Exercise instructions =>
An exact, complete copy of the entries is needed, with the pictures left out.

(Object state comparisons)
⟨
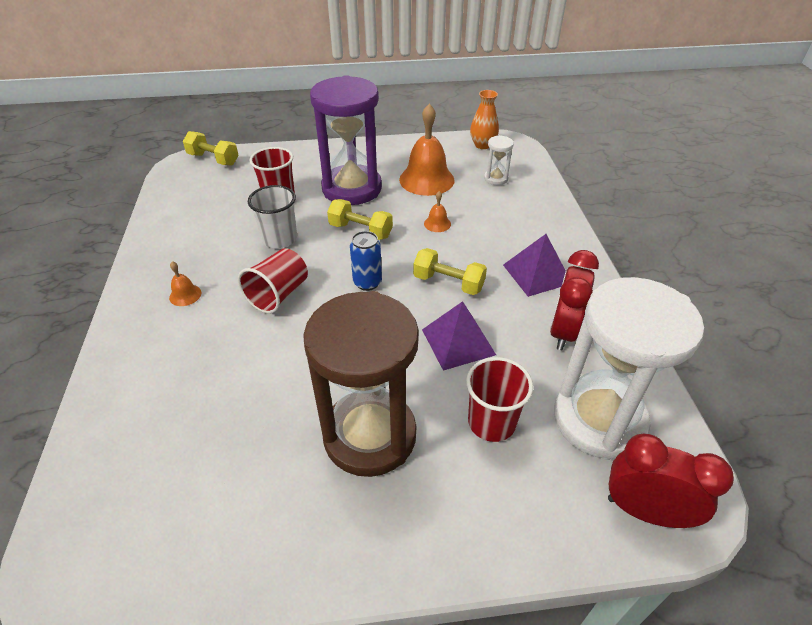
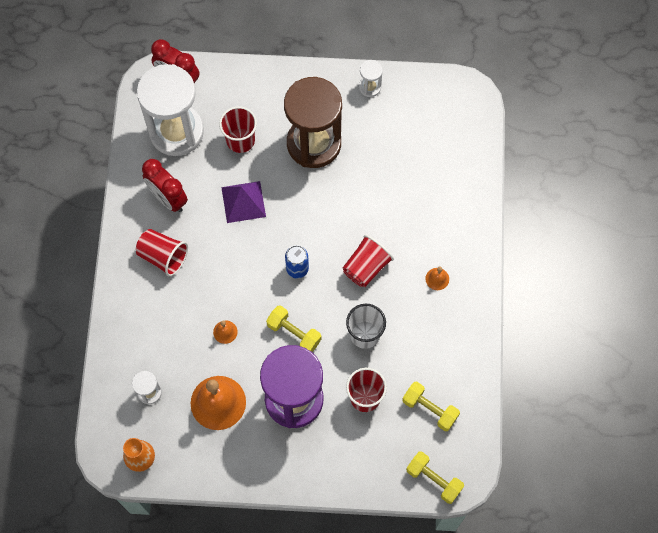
camera: 170 degrees left, 25 degrees up
(274, 560) = (370, 87): none -> white hourglass
(448, 283) = (235, 258): yellow dumbbell -> yellow dumbbell (430, 409)
(537, 274) = (163, 256): purple pyramid -> red cup
(563, 331) = (168, 198): red clock -> red clock turned 105 degrees clockwise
⟩
Written answer =>
camera: 170 degrees left, 25 degrees up
(274, 560) = (370, 87): none -> white hourglass
(448, 283) = (235, 258): yellow dumbbell -> yellow dumbbell (430, 409)
(537, 274) = (163, 256): purple pyramid -> red cup
(563, 331) = (168, 198): red clock -> red clock turned 105 degrees clockwise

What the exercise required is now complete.